Each line below must be set down exactly; omit any image you find.

** Given information follows **

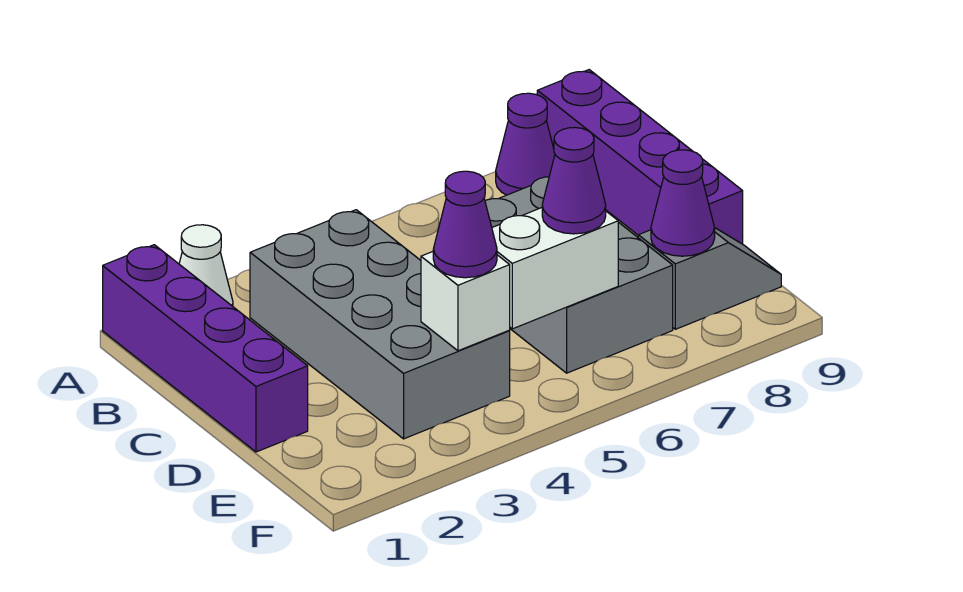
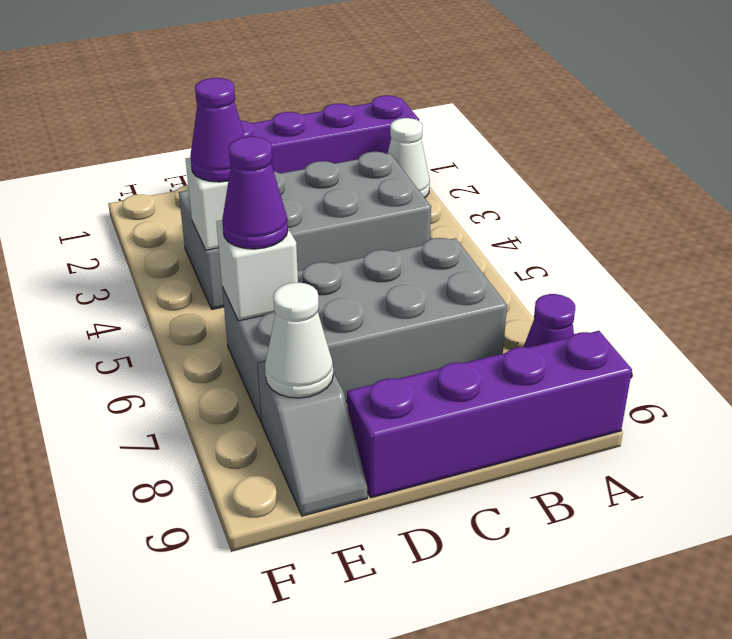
grey brick C6:E7 level 1 -> grey brick B6:E7 level 1
white brick E5:E6 level 2 -> white brick E6 level 2
purple cone E8 level 2 -> white cone E8 level 2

** End of Given information **

> _Solution below_
grey brick C6:E7 level 1 -> grey brick B6:E7 level 1
white brick E5:E6 level 2 -> white brick E6 level 2
purple cone E8 level 2 -> white cone E8 level 2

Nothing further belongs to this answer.